* [WHAT IS BEING ASKED]: From top to bottom, print the listing word for word and skip any pictures it contains.
*** Opening EXTRACTED RECORDS ***
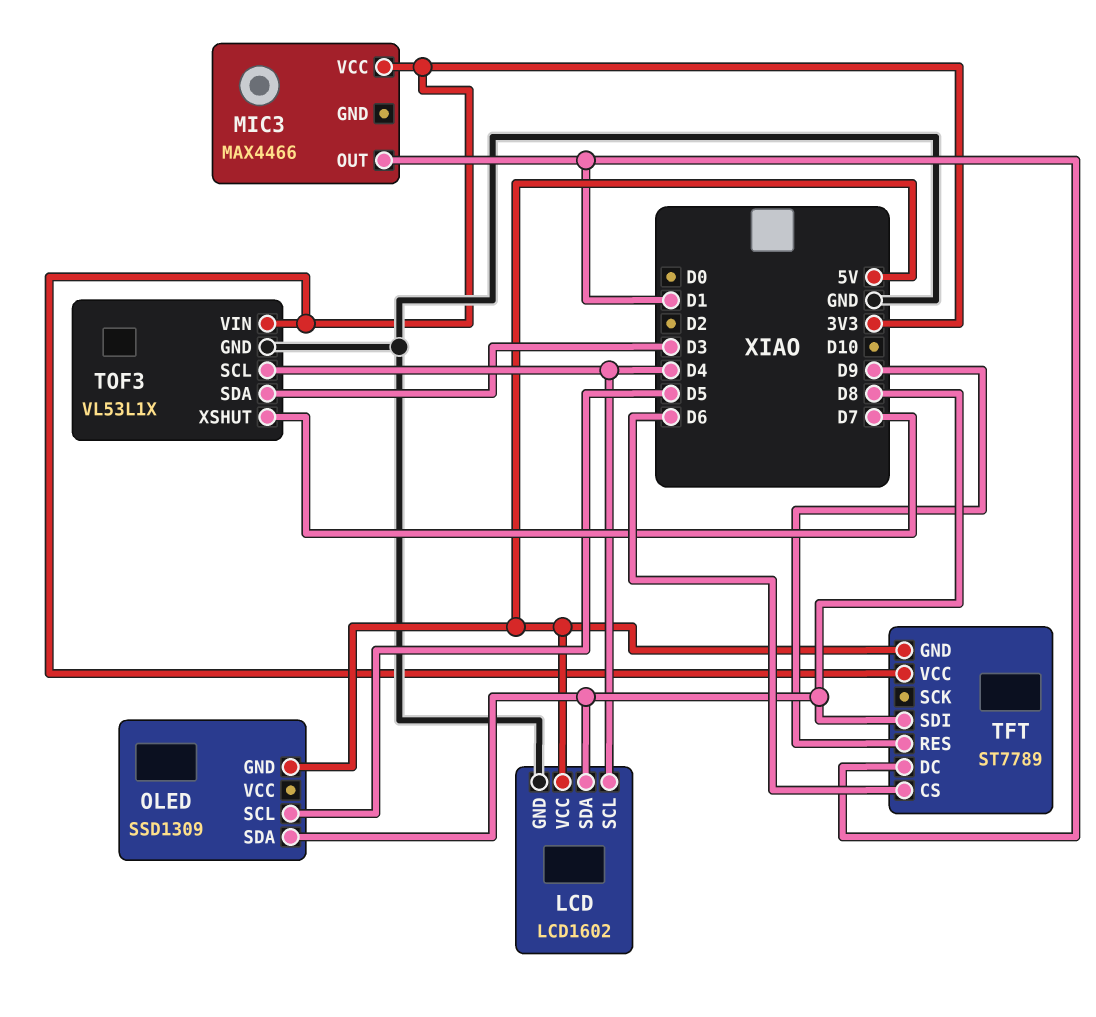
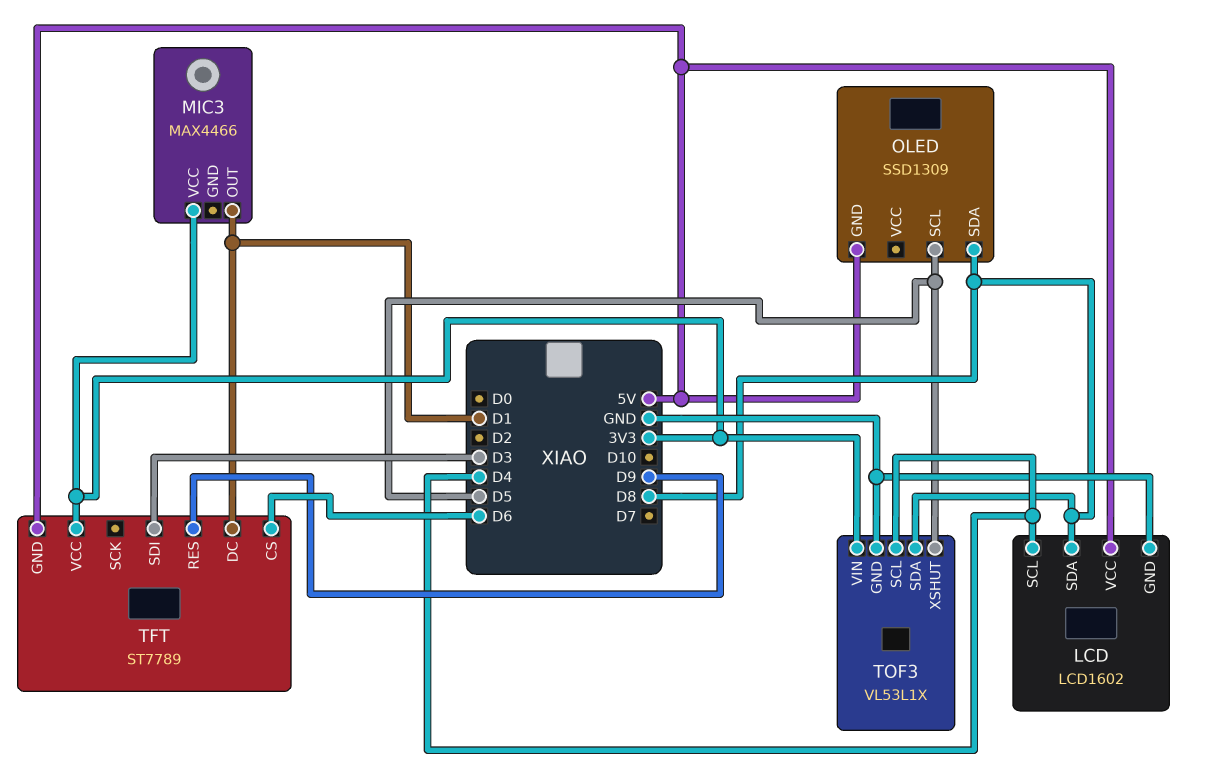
TFT pin SDI: D8 -> D3
TOF3 pin SDA: D3 -> D8
TOF3 pin XSHUT: D7 -> D5

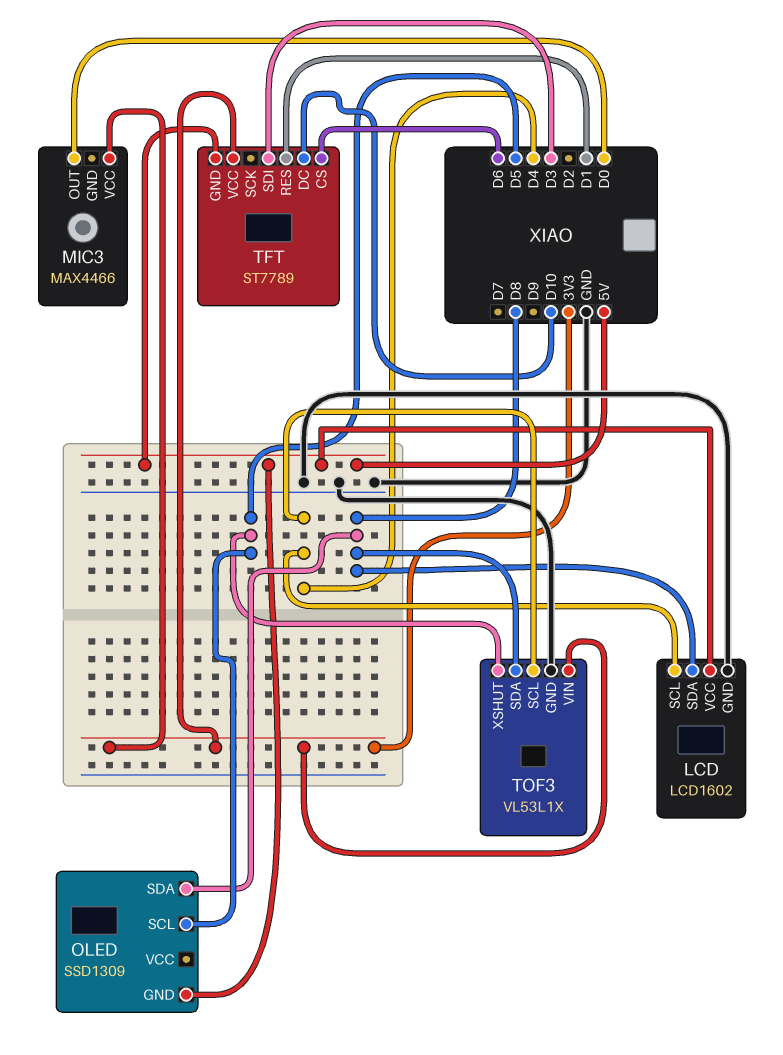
MIC3 pin OUT: D1 -> D0
TFT pin DC: D1 -> D10
TFT pin RES: D9 -> D1

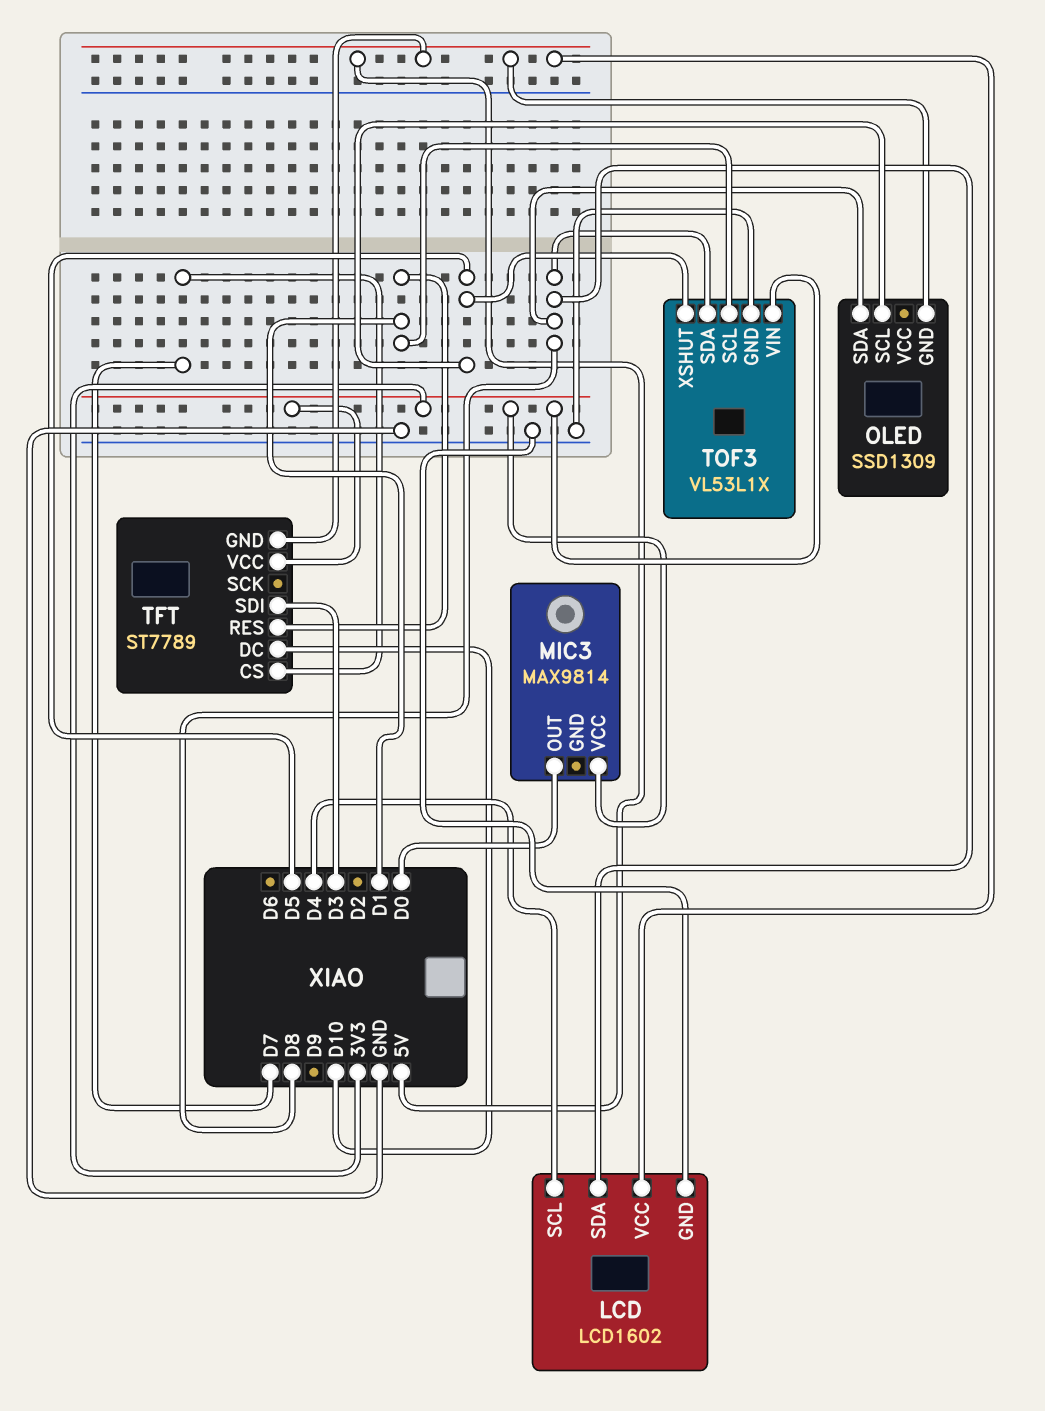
MIC3: MAX4466 -> MAX9814
TFT pin CS: D6 -> D7
TOF3 pin SCL: D4 -> D1

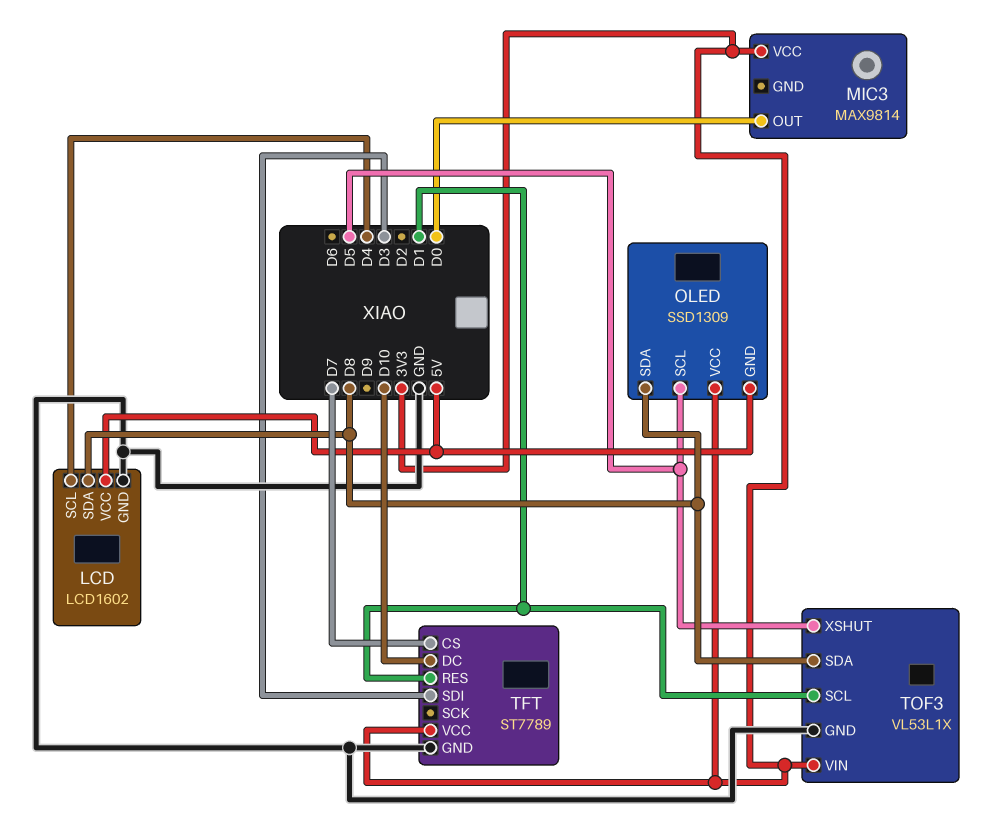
OLED pin VCC: none -> 3V3
TFT pin GND: 5V -> GND

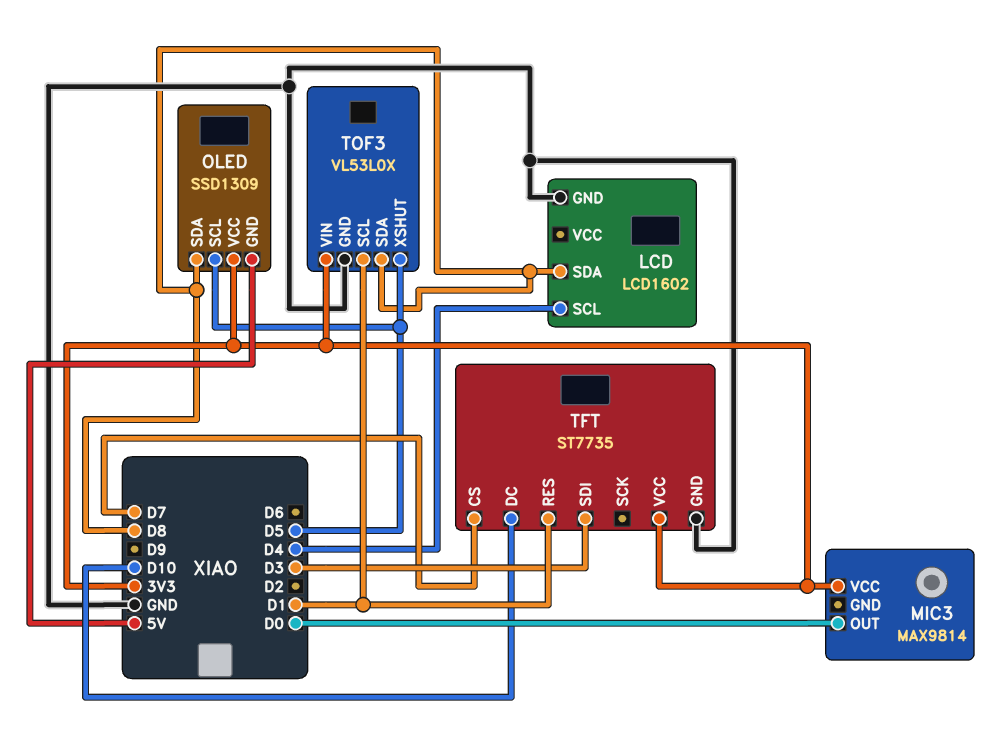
LCD pin VCC: 5V -> none
TFT: ST7789 -> ST7735
TOF3: VL53L1X -> VL53L0X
*** Closing EXTRACTED RECORDS ***
* [THE ANSWER]:
TFT pin SDI: D8 -> D3
TOF3 pin SDA: D3 -> D8
TOF3 pin XSHUT: D7 -> D5

MIC3 pin OUT: D1 -> D0
TFT pin DC: D1 -> D10
TFT pin RES: D9 -> D1

MIC3: MAX4466 -> MAX9814
TFT pin CS: D6 -> D7
TOF3 pin SCL: D4 -> D1

OLED pin VCC: none -> 3V3
TFT pin GND: 5V -> GND

LCD pin VCC: 5V -> none
TFT: ST7789 -> ST7735
TOF3: VL53L1X -> VL53L0X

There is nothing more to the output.